● PROMPT: Echo the records below line for line, with no change to any character.

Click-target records

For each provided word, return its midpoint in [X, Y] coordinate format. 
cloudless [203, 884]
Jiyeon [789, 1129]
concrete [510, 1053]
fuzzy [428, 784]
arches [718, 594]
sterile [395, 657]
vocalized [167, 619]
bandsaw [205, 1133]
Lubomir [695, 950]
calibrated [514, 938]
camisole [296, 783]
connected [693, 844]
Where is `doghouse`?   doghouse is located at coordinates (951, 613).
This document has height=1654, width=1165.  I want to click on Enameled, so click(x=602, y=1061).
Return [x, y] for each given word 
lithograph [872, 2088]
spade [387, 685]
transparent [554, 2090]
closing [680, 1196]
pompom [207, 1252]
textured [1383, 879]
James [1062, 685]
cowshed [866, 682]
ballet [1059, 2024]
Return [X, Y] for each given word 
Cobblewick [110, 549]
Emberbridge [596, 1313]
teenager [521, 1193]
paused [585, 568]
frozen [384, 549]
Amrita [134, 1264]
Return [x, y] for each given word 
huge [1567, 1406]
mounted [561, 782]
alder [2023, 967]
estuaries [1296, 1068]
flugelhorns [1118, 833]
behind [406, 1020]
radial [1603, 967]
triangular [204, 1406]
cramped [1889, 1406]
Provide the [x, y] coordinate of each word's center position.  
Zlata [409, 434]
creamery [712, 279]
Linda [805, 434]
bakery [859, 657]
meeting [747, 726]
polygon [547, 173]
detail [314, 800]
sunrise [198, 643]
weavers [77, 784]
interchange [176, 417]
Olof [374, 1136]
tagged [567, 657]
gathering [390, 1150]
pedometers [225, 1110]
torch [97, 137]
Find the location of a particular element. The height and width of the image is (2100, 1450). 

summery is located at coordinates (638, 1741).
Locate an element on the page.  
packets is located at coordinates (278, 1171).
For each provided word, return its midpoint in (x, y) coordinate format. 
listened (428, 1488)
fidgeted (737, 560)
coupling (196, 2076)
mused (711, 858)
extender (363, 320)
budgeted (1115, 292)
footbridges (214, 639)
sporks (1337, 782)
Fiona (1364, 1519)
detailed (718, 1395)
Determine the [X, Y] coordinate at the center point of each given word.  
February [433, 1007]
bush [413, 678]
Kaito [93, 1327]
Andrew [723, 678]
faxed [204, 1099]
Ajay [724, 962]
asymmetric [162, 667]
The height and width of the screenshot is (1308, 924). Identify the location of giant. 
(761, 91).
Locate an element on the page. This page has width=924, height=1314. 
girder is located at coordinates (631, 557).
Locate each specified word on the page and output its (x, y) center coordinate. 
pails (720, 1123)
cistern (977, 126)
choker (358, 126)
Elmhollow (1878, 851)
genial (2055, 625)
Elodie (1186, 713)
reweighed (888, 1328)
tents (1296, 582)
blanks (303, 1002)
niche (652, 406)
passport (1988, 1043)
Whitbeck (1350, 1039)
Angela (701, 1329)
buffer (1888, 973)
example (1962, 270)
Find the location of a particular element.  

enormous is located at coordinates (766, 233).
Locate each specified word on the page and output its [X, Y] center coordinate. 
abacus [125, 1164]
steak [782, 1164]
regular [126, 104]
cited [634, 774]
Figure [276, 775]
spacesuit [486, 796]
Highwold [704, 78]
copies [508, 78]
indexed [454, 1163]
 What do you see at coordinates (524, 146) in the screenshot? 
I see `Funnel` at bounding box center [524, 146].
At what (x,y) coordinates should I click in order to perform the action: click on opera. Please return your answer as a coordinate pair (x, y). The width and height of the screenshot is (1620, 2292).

● FULL SOLUTION:
For each provided word, return its midpoint in [X, Y] coordinate format. 
cloudless [203, 884]
Jiyeon [789, 1129]
concrete [510, 1053]
fuzzy [428, 784]
arches [718, 594]
sterile [395, 657]
vocalized [167, 619]
bandsaw [205, 1133]
Lubomir [695, 950]
calibrated [514, 938]
camisole [296, 783]
connected [693, 844]
Where is `doghouse`?   doghouse is located at coordinates (951, 613).
This document has height=1654, width=1165.  I want to click on Enameled, so click(x=602, y=1061).
Return [x, y] for each given word 
lithograph [872, 2088]
spade [387, 685]
transparent [554, 2090]
closing [680, 1196]
pompom [207, 1252]
textured [1383, 879]
James [1062, 685]
cowshed [866, 682]
ballet [1059, 2024]
Return [X, Y] for each given word 
Cobblewick [110, 549]
Emberbridge [596, 1313]
teenager [521, 1193]
paused [585, 568]
frozen [384, 549]
Amrita [134, 1264]
Return [x, y] for each given word 
huge [1567, 1406]
mounted [561, 782]
alder [2023, 967]
estuaries [1296, 1068]
flugelhorns [1118, 833]
behind [406, 1020]
radial [1603, 967]
triangular [204, 1406]
cramped [1889, 1406]
Provide the [x, y] coordinate of each word's center position.  
Zlata [409, 434]
creamery [712, 279]
Linda [805, 434]
bakery [859, 657]
meeting [747, 726]
polygon [547, 173]
detail [314, 800]
sunrise [198, 643]
weavers [77, 784]
interchange [176, 417]
Olof [374, 1136]
tagged [567, 657]
gathering [390, 1150]
pedometers [225, 1110]
torch [97, 137]
Find the location of a particular element. The height and width of the image is (2100, 1450). 

summery is located at coordinates (638, 1741).
Locate an element on the page.  
packets is located at coordinates (278, 1171).
For each provided word, return its midpoint in (x, y) coordinate format. 
listened (428, 1488)
fidgeted (737, 560)
coupling (196, 2076)
mused (711, 858)
extender (363, 320)
budgeted (1115, 292)
footbridges (214, 639)
sporks (1337, 782)
Fiona (1364, 1519)
detailed (718, 1395)
Determine the [X, Y] coordinate at the center point of each given word.  
February [433, 1007]
bush [413, 678]
Kaito [93, 1327]
Andrew [723, 678]
faxed [204, 1099]
Ajay [724, 962]
asymmetric [162, 667]
The height and width of the screenshot is (1308, 924). Identify the location of giant. 
(761, 91).
Locate an element on the page. This page has width=924, height=1314. 
girder is located at coordinates (631, 557).
Locate each specified word on the page and output its (x, y) center coordinate. 
pails (720, 1123)
cistern (977, 126)
choker (358, 126)
Elmhollow (1878, 851)
genial (2055, 625)
Elodie (1186, 713)
reweighed (888, 1328)
tents (1296, 582)
blanks (303, 1002)
niche (652, 406)
passport (1988, 1043)
Whitbeck (1350, 1039)
Angela (701, 1329)
buffer (1888, 973)
example (1962, 270)
Find the location of a particular element.  

enormous is located at coordinates (766, 233).
Locate each specified word on the page and output its [X, Y] center coordinate. 
abacus [125, 1164]
steak [782, 1164]
regular [126, 104]
cited [634, 774]
Figure [276, 775]
spacesuit [486, 796]
Highwold [704, 78]
copies [508, 78]
indexed [454, 1163]
 What do you see at coordinates (524, 146) in the screenshot? 
I see `Funnel` at bounding box center [524, 146].
At what (x,y) coordinates should I click in order to perform the action: click on opera. Please return your answer as a coordinate pair (x, y). The width and height of the screenshot is (1620, 2292).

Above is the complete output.